Collected data
============================================================
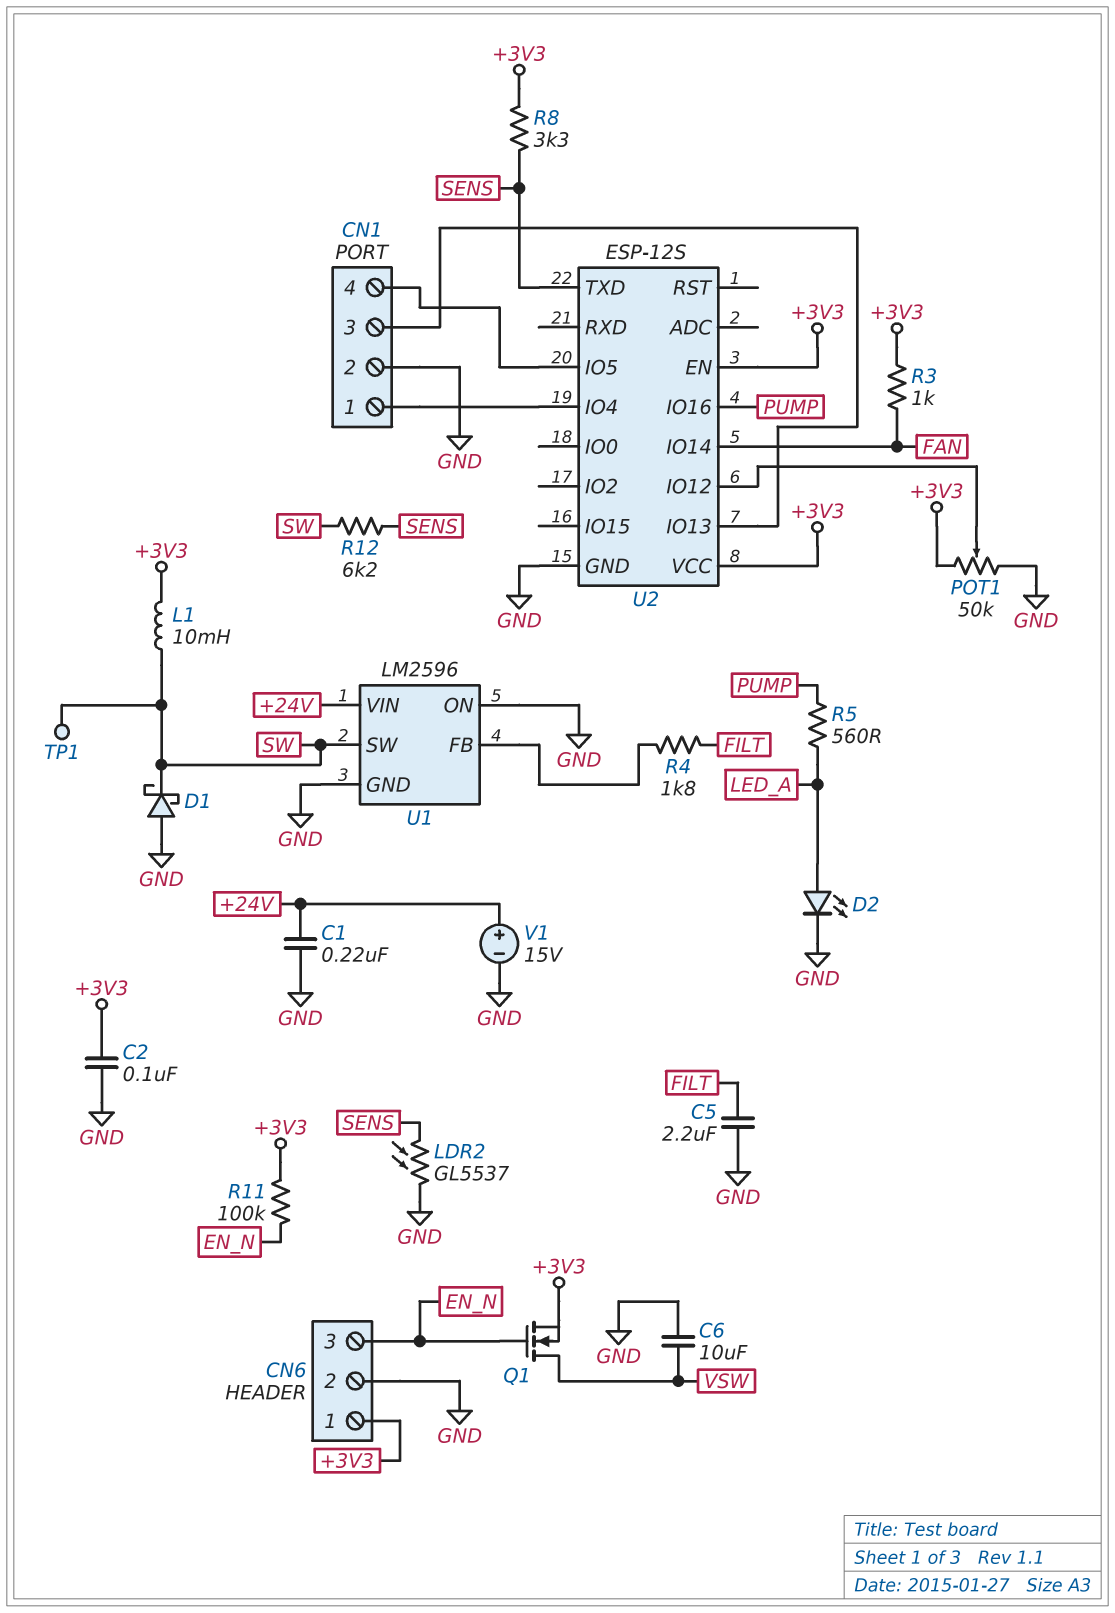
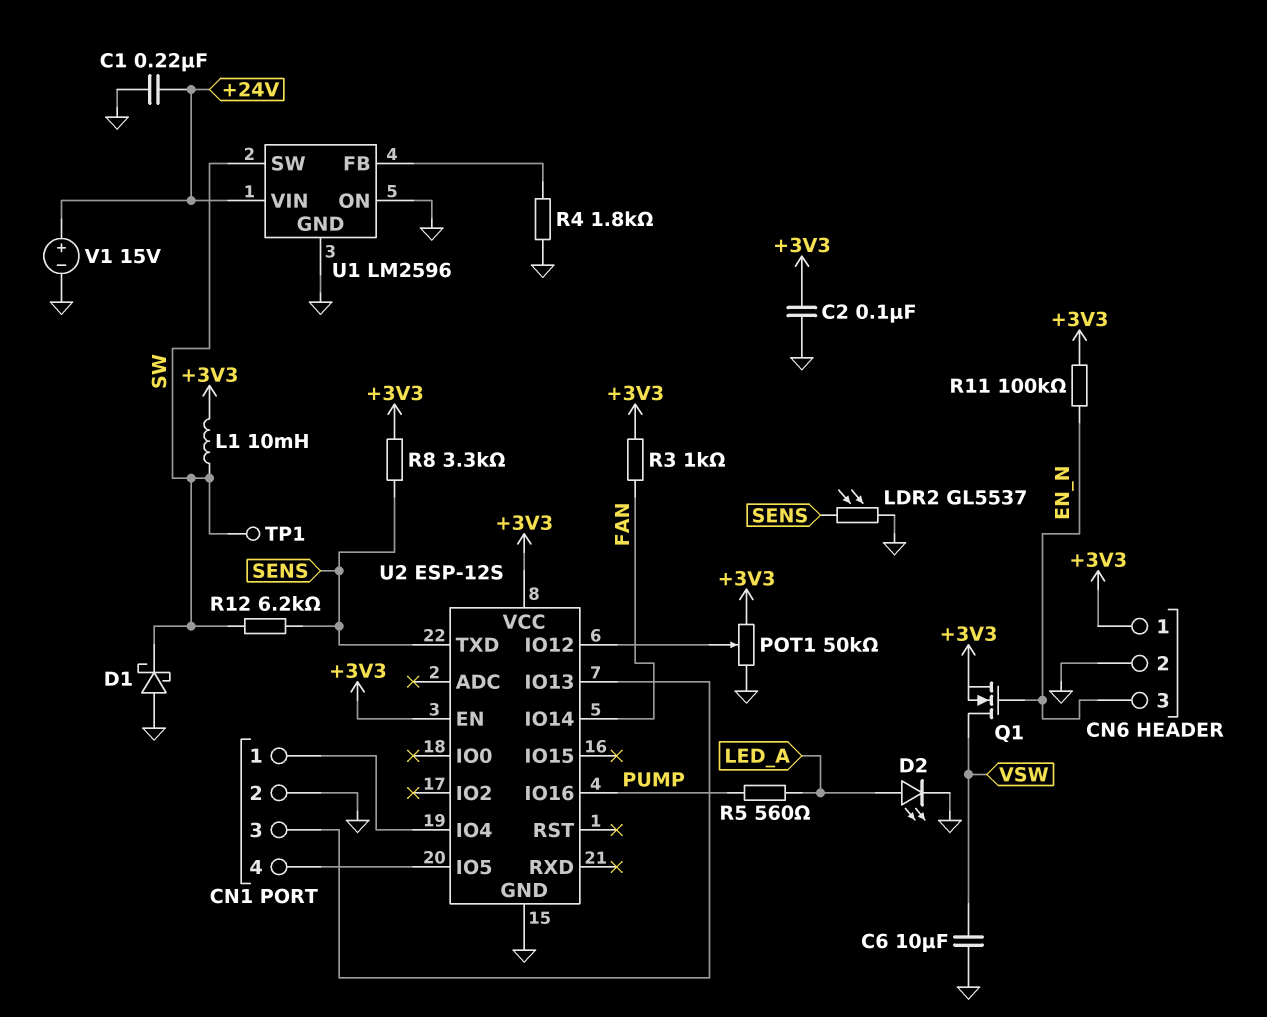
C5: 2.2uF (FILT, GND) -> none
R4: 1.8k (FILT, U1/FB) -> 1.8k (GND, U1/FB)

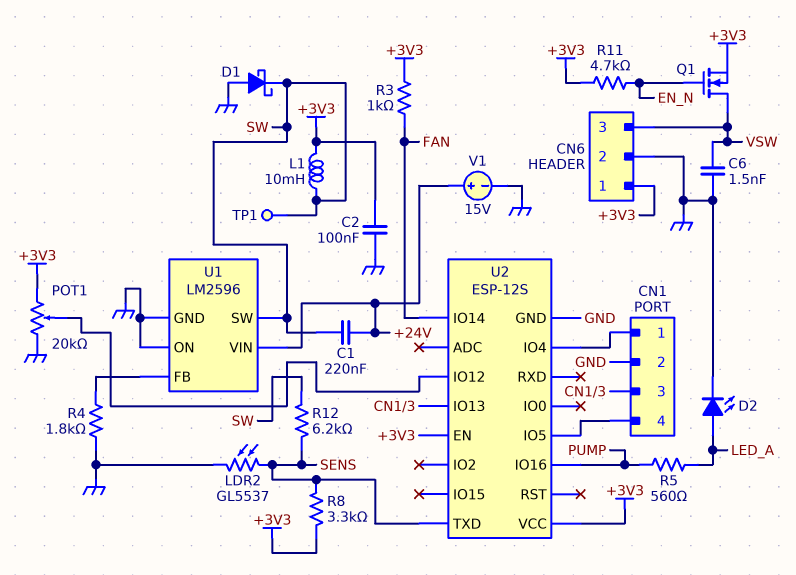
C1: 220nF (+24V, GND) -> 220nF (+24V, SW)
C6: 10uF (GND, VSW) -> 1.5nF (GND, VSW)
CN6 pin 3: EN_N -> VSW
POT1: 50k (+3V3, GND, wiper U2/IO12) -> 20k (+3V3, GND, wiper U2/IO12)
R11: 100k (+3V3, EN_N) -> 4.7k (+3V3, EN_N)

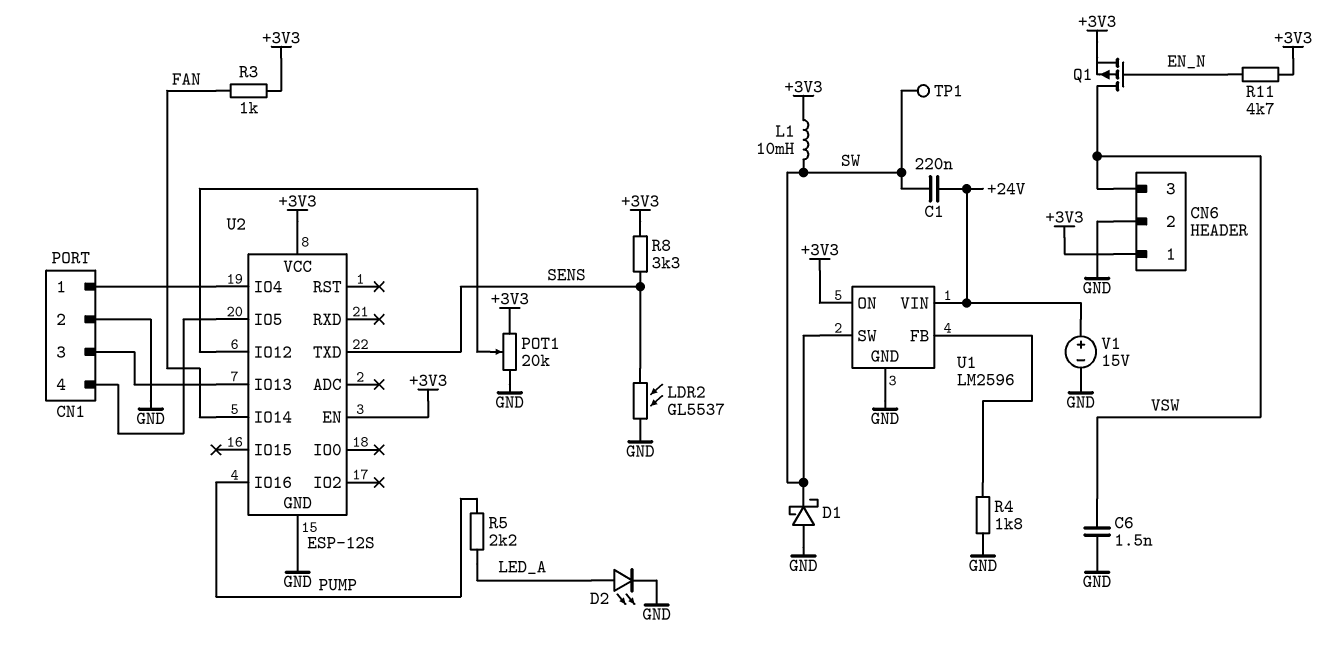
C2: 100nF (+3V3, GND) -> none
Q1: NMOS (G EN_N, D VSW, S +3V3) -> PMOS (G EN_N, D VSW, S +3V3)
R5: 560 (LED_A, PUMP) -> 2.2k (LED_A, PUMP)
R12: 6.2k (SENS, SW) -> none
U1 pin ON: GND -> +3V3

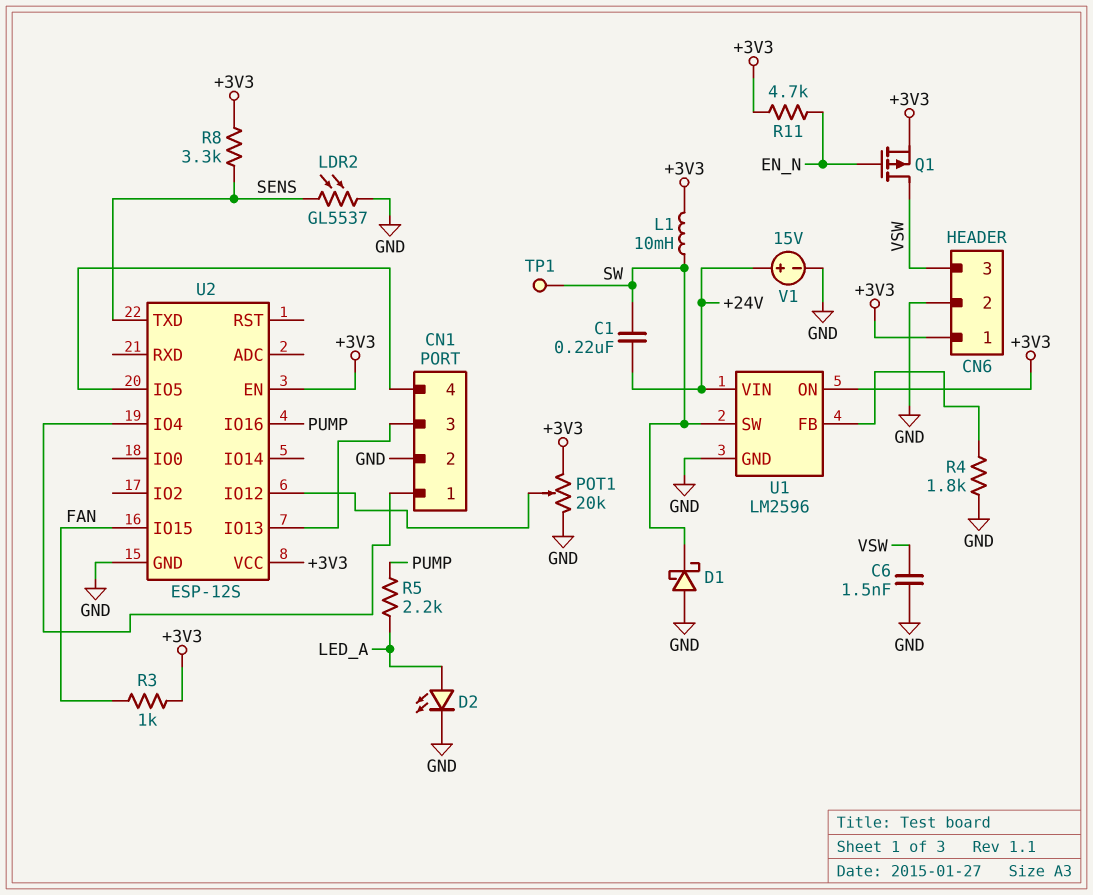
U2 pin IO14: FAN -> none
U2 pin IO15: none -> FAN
============================================================
§ Your assignment
Check the data for lines with "none" and give only their number.

§ Answer for the task
5